== Records for processing

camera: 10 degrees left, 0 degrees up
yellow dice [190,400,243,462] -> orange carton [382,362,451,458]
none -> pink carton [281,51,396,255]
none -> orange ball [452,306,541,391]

====
== Records for processing

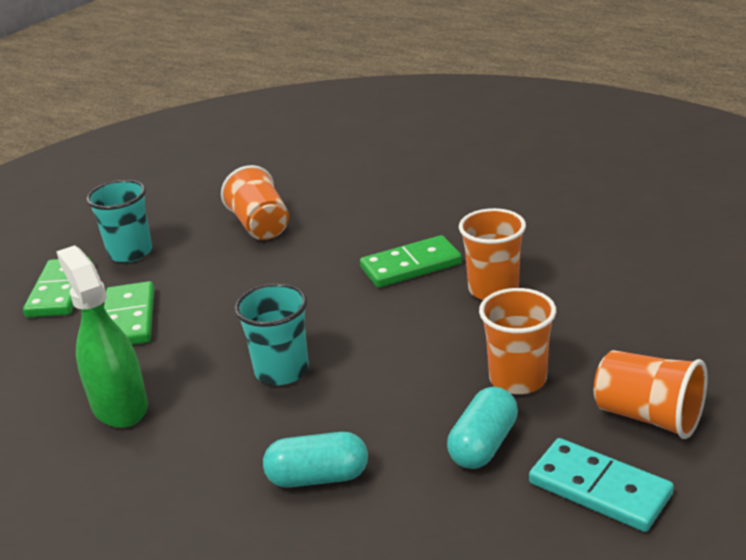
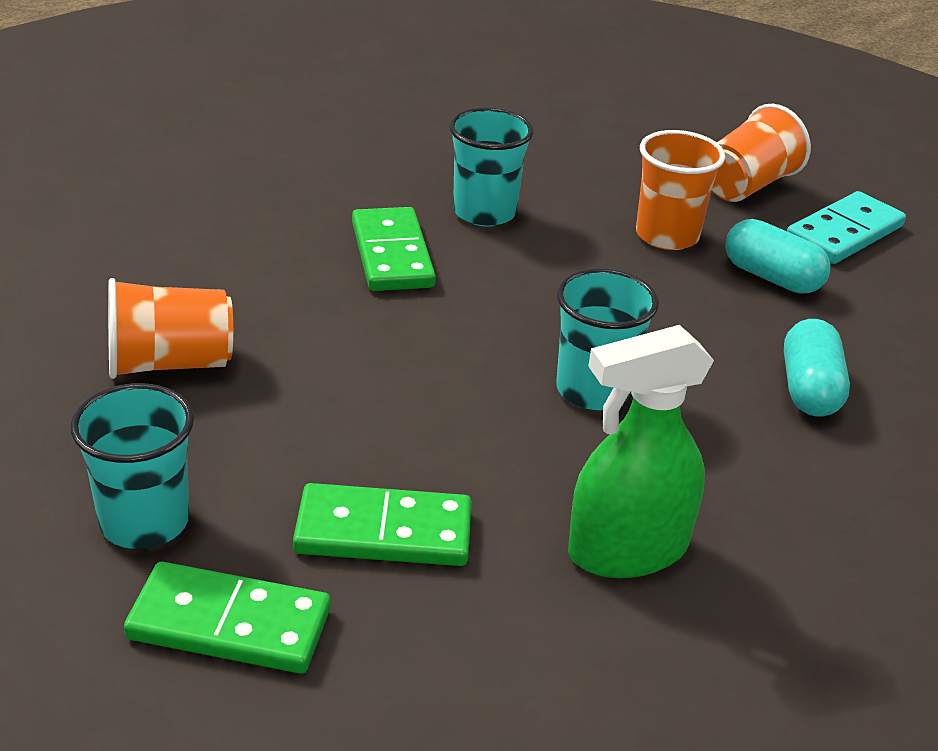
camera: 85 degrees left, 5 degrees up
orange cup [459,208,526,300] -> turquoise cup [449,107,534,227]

====
== Records for processing

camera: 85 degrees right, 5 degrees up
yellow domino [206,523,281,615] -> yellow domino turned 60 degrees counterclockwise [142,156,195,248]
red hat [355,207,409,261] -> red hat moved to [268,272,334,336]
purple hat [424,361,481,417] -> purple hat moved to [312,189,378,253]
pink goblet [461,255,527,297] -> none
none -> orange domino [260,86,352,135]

====

— About this exercise —
Using the data above, transcribe the lines that run from the line with "red hat [355,207,409,261]" to the line with "none -> orange domino [260,86,352,135]", both ends kept, and output nothing else.

— Completed task —
red hat [355,207,409,261] -> red hat moved to [268,272,334,336]
purple hat [424,361,481,417] -> purple hat moved to [312,189,378,253]
pink goblet [461,255,527,297] -> none
none -> orange domino [260,86,352,135]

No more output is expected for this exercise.